▶ [Given request]:
Reproduce every one of the records below verbatim, line by line, changing nothing.

--- START OF Dataset records ---

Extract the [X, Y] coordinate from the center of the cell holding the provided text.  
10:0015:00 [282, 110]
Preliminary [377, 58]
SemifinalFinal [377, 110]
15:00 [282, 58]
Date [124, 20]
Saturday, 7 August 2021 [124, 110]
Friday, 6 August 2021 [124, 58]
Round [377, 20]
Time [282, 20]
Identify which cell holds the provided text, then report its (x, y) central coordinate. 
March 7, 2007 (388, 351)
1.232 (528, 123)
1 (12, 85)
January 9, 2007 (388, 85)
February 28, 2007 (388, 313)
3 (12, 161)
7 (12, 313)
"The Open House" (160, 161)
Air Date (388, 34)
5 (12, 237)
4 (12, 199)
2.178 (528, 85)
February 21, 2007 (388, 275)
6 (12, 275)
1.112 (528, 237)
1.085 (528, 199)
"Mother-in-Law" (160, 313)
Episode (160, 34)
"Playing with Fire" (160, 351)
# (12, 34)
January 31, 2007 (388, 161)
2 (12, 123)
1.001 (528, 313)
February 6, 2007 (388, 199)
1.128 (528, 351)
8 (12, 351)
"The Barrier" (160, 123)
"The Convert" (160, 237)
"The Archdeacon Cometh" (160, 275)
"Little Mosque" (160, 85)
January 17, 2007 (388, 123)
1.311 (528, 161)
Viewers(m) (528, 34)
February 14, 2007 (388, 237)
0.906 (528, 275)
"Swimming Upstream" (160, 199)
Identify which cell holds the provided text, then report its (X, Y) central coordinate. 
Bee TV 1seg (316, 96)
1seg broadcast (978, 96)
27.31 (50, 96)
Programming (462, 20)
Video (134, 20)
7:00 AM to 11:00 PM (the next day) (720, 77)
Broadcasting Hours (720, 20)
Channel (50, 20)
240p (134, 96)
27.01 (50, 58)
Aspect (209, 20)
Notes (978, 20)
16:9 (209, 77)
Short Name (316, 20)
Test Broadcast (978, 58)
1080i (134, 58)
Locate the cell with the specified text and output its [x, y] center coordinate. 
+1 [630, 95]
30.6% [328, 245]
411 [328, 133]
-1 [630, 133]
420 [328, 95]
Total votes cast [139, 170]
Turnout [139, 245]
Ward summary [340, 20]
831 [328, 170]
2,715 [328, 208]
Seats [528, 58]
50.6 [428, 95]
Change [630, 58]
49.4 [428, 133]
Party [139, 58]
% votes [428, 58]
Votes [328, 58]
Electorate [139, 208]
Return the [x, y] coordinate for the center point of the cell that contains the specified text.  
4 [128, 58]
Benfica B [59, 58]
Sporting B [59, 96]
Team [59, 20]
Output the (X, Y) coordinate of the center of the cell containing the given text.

--- END OF Dataset records ---

▶ [Full solution]:
Extract the [X, Y] coordinate from the center of the cell holding the provided text.  
10:0015:00 [282, 110]
Preliminary [377, 58]
SemifinalFinal [377, 110]
15:00 [282, 58]
Date [124, 20]
Saturday, 7 August 2021 [124, 110]
Friday, 6 August 2021 [124, 58]
Round [377, 20]
Time [282, 20]
Identify which cell holds the provided text, then report its (x, y) central coordinate. 
March 7, 2007 (388, 351)
1.232 (528, 123)
1 (12, 85)
January 9, 2007 (388, 85)
February 28, 2007 (388, 313)
3 (12, 161)
7 (12, 313)
"The Open House" (160, 161)
Air Date (388, 34)
5 (12, 237)
4 (12, 199)
2.178 (528, 85)
February 21, 2007 (388, 275)
6 (12, 275)
1.112 (528, 237)
1.085 (528, 199)
"Mother-in-Law" (160, 313)
Episode (160, 34)
"Playing with Fire" (160, 351)
# (12, 34)
January 31, 2007 (388, 161)
2 (12, 123)
1.001 (528, 313)
February 6, 2007 (388, 199)
1.128 (528, 351)
8 (12, 351)
"The Barrier" (160, 123)
"The Convert" (160, 237)
"The Archdeacon Cometh" (160, 275)
"Little Mosque" (160, 85)
January 17, 2007 (388, 123)
1.311 (528, 161)
Viewers(m) (528, 34)
February 14, 2007 (388, 237)
0.906 (528, 275)
"Swimming Upstream" (160, 199)
Identify which cell holds the provided text, then report its (X, Y) central coordinate. 
Bee TV 1seg (316, 96)
1seg broadcast (978, 96)
27.31 (50, 96)
Programming (462, 20)
Video (134, 20)
7:00 AM to 11:00 PM (the next day) (720, 77)
Broadcasting Hours (720, 20)
Channel (50, 20)
240p (134, 96)
27.01 (50, 58)
Aspect (209, 20)
Notes (978, 20)
16:9 (209, 77)
Short Name (316, 20)
Test Broadcast (978, 58)
1080i (134, 58)
Locate the cell with the specified text and output its [x, y] center coordinate. 
+1 [630, 95]
30.6% [328, 245]
411 [328, 133]
-1 [630, 133]
420 [328, 95]
Total votes cast [139, 170]
Turnout [139, 245]
Ward summary [340, 20]
831 [328, 170]
2,715 [328, 208]
Seats [528, 58]
50.6 [428, 95]
Change [630, 58]
49.4 [428, 133]
Party [139, 58]
% votes [428, 58]
Votes [328, 58]
Electorate [139, 208]
Return the [x, y] coordinate for the center point of the cell that contains the specified text.  
4 [128, 58]
Benfica B [59, 58]
Sporting B [59, 96]
Team [59, 20]
Output the (X, Y) coordinate of the center of the cell containing the given text.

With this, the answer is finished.